- _Supplied information_:
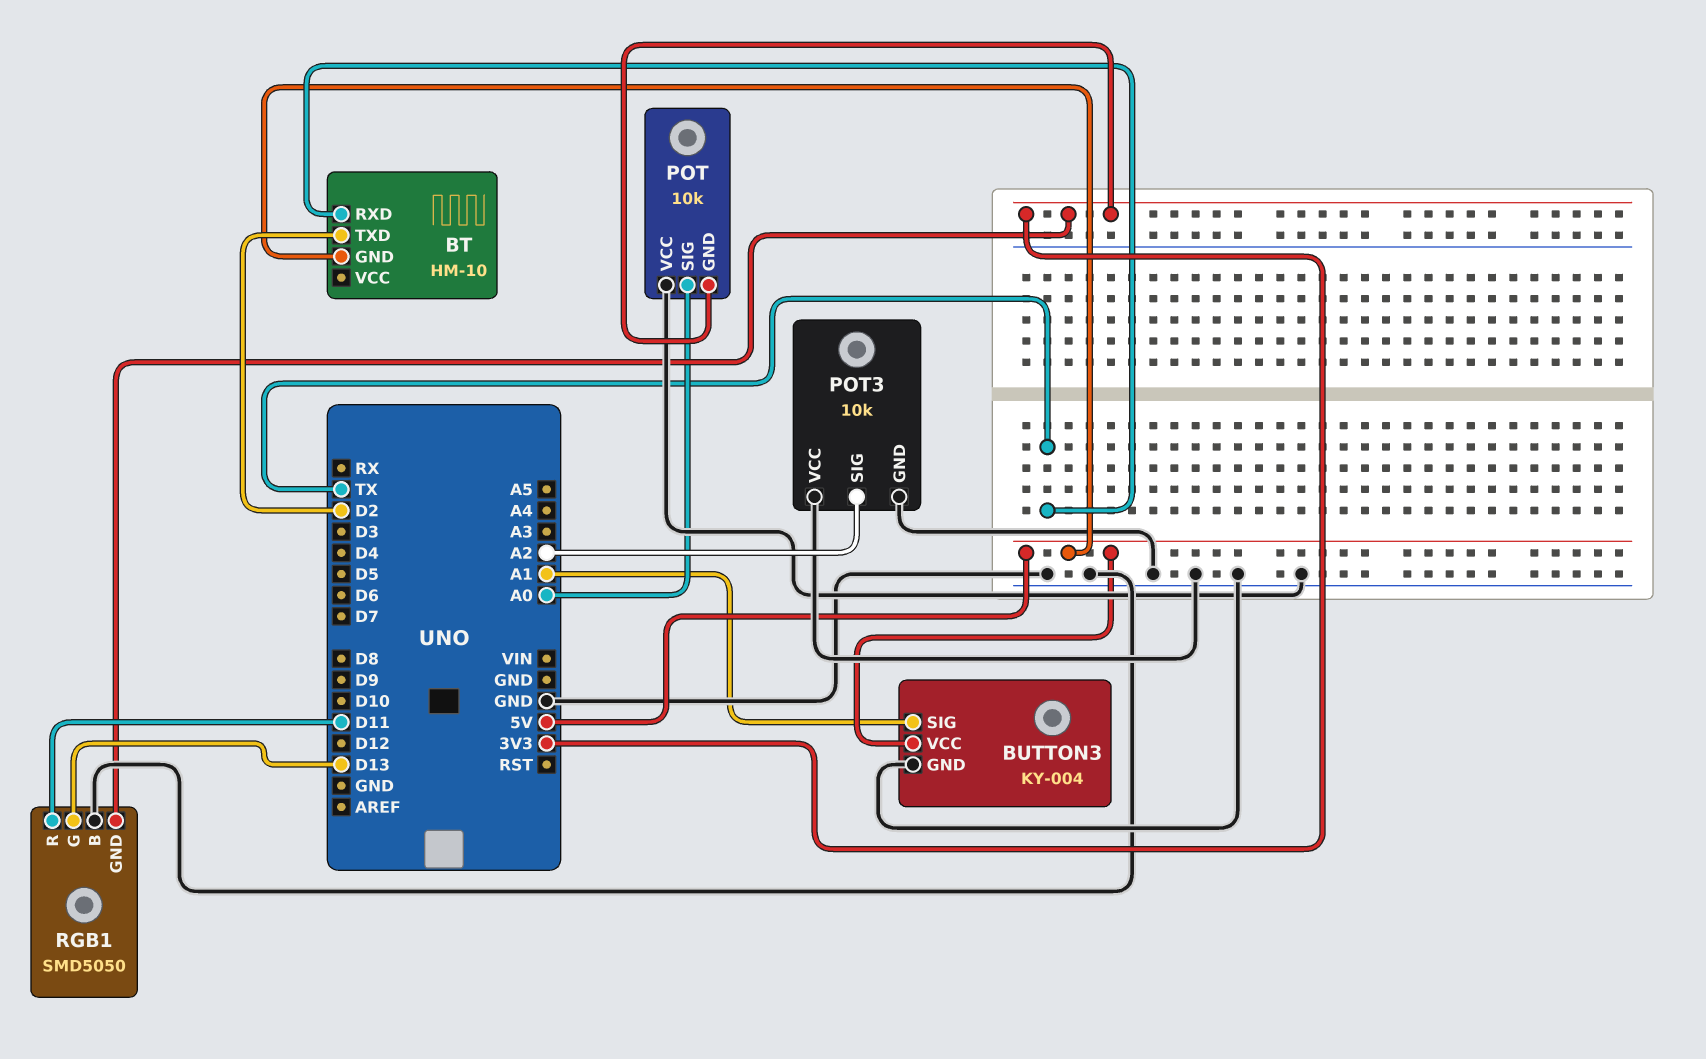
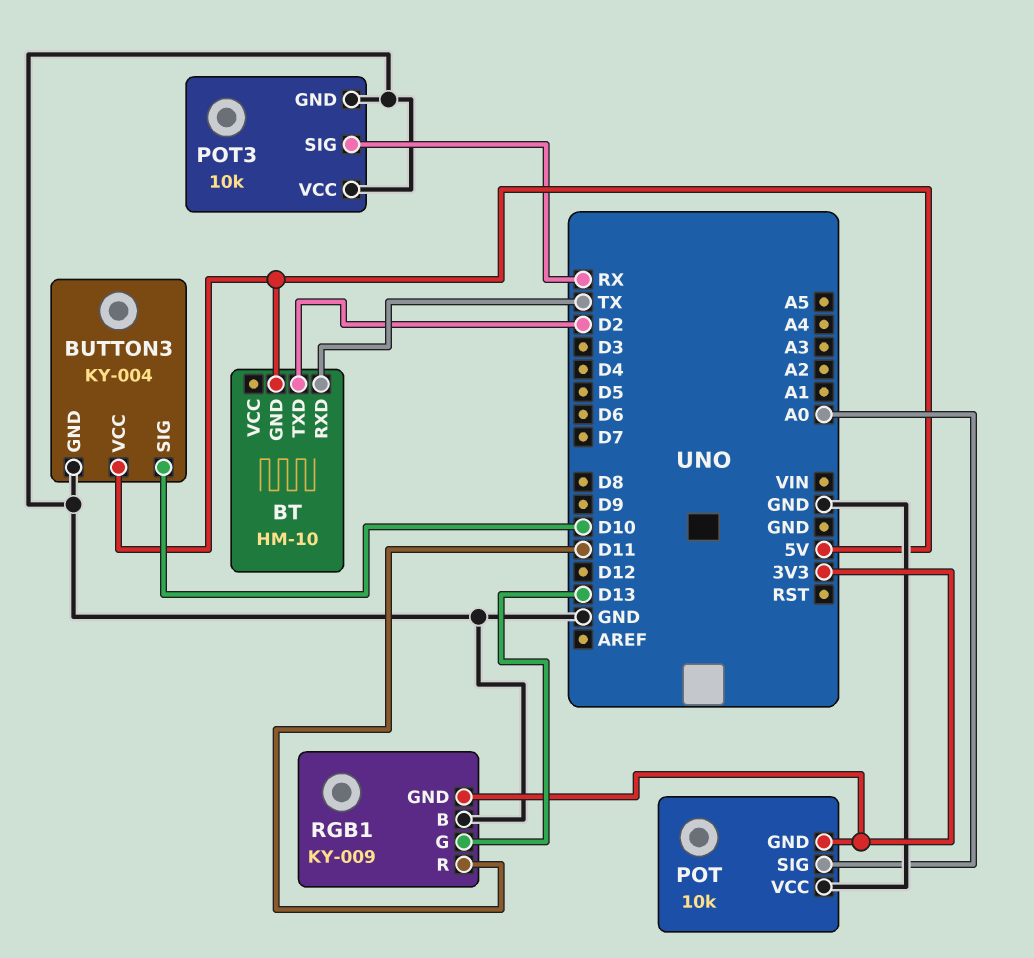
BUTTON3 pin SIG: A1 -> D10
POT3 pin SIG: A2 -> RX
RGB1: SMD5050 -> KY-009

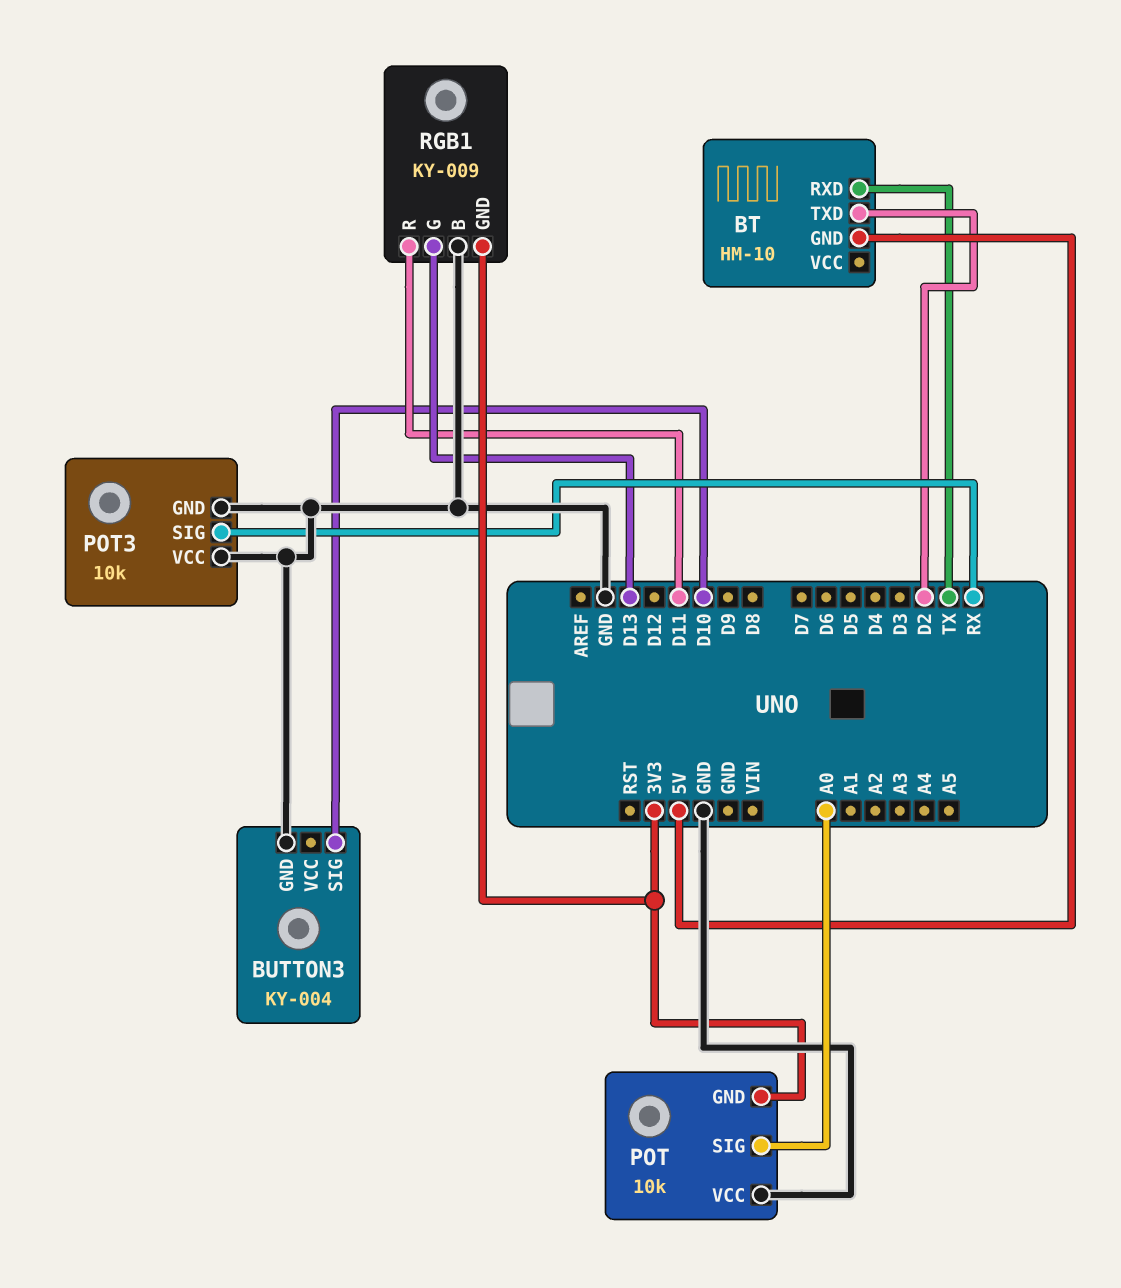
BUTTON3 pin VCC: 5V -> none

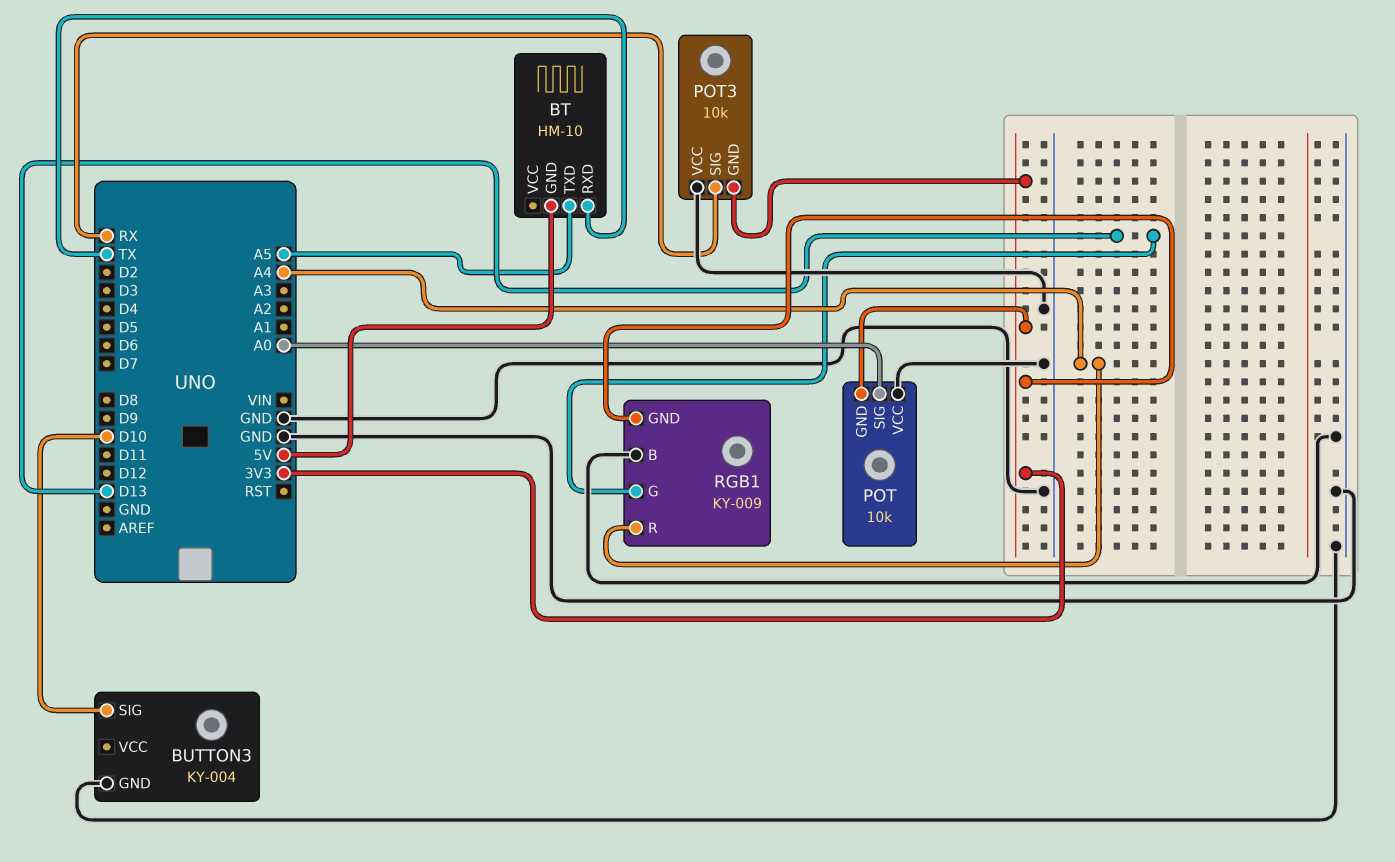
BT pin TXD: D2 -> A5
POT3 pin GND: GND -> 3V3
RGB1 pin R: D11 -> A4

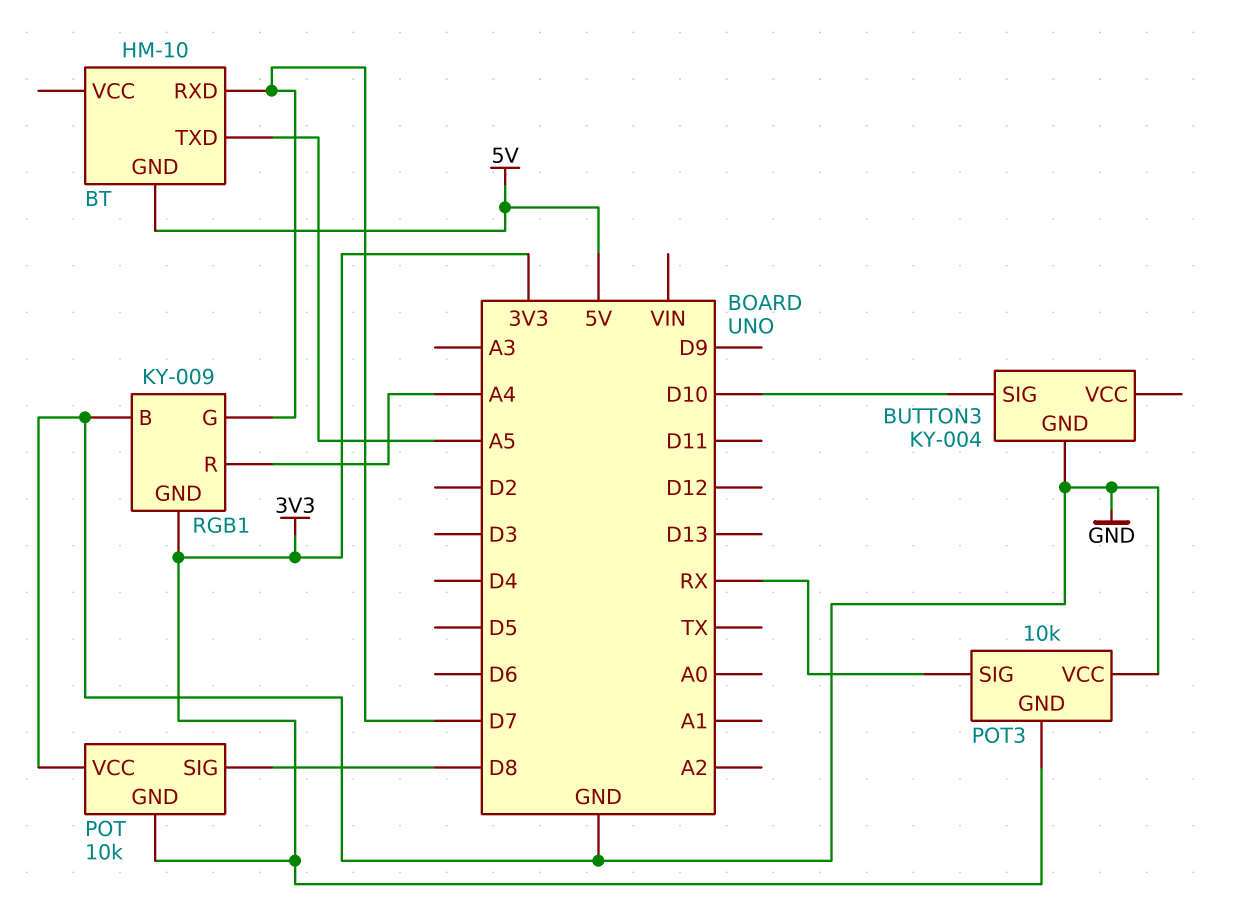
BT pin RXD: TX -> D7
POT pin SIG: A0 -> D8
RGB1 pin G: D13 -> D7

- _What you are asked to do_:
Only the lines from the line with "RGB1: SMD5050 -> KY-009" through the closing line of the data, both included, should be set down, exactly as written and without pictures.

- _Answer to this problem_:
RGB1: SMD5050 -> KY-009

BUTTON3 pin VCC: 5V -> none

BT pin TXD: D2 -> A5
POT3 pin GND: GND -> 3V3
RGB1 pin R: D11 -> A4

BT pin RXD: TX -> D7
POT pin SIG: A0 -> D8
RGB1 pin G: D13 -> D7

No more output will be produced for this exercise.